____ SUPPLIED RECORDS
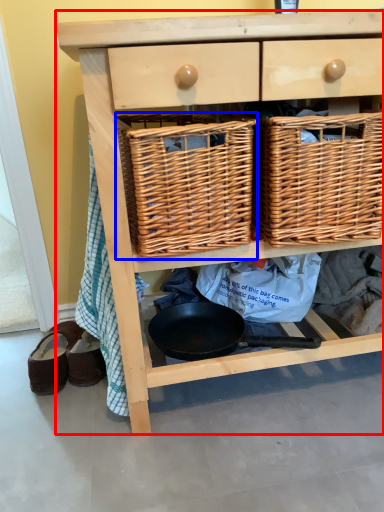
Question: Which object appears closest to the camera in this image, chest of drawers (highlighted by a red box) or picnic basket (highlighted by a blue box)?

Choices:
 (A) chest of drawers
 (B) picnic basket

Answer: (A)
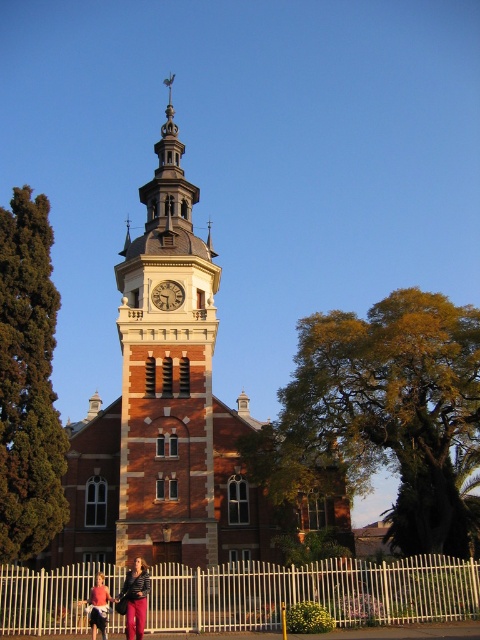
________
#### [WHAT IS BEING ASKED]
Retype the records above word for word, leaving out the pictures.

#### [TASK OUTPUT]
Question: Which object appears closest to the camera in this image, chest of drawers (highlighted by a red box) or picnic basket (highlighted by a blue box)?

Choices:
 (A) chest of drawers
 (B) picnic basket

Answer: (A)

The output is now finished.